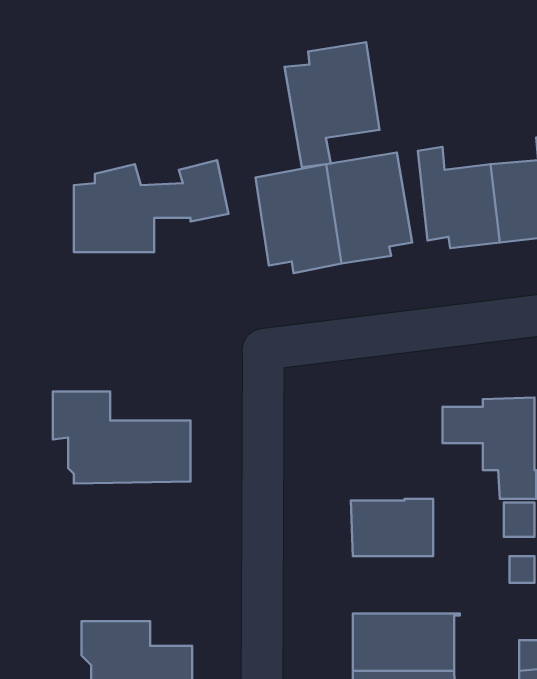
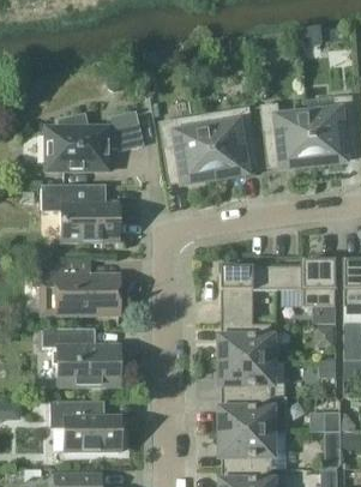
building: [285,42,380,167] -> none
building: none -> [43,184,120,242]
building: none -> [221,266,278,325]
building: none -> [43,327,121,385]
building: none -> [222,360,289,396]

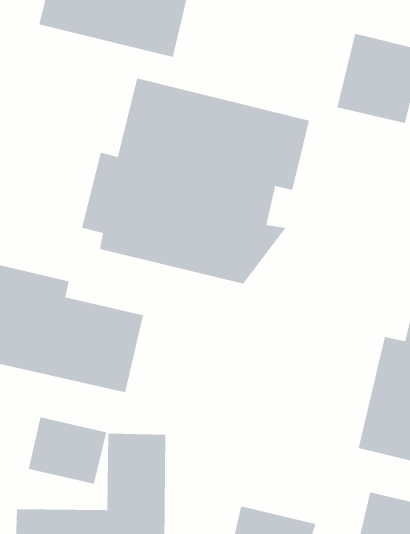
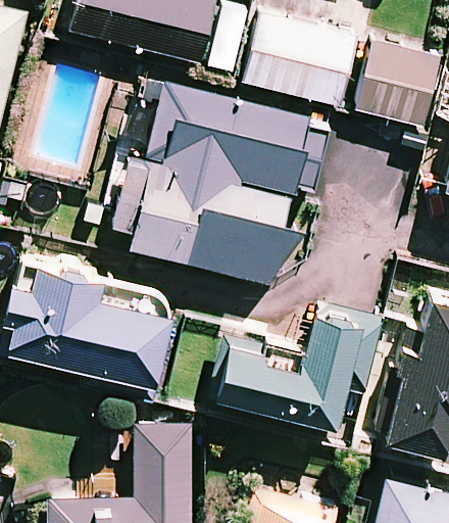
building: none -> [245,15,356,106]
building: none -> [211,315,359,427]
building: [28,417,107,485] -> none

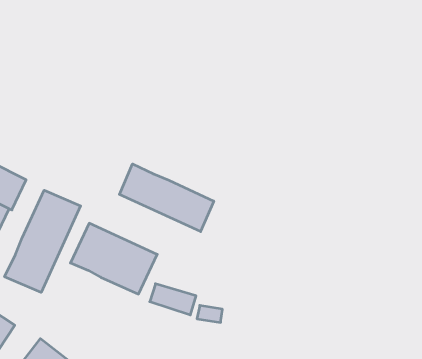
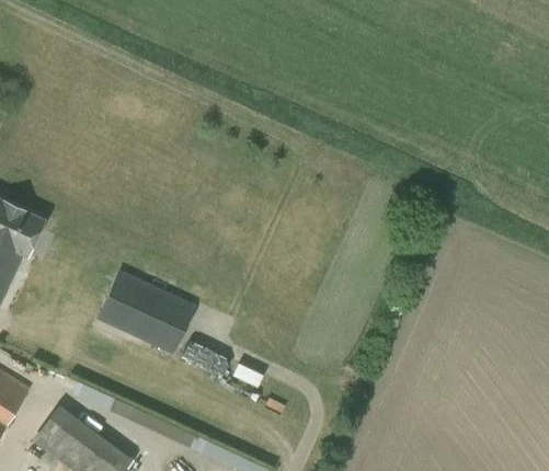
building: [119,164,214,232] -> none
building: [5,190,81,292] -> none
####################
◆ ASSIGNED TASK
Print once more, exactly, the lines that start at the top of the records above and end at the line with "building: [119,164,214,232] -> none", skipping all pictures.

◆ WRITTEN RESPONSE
building: [285,42,380,167] -> none
building: none -> [43,184,120,242]
building: none -> [221,266,278,325]
building: none -> [43,327,121,385]
building: none -> [222,360,289,396]

building: none -> [245,15,356,106]
building: none -> [211,315,359,427]
building: [28,417,107,485] -> none

building: [119,164,214,232] -> none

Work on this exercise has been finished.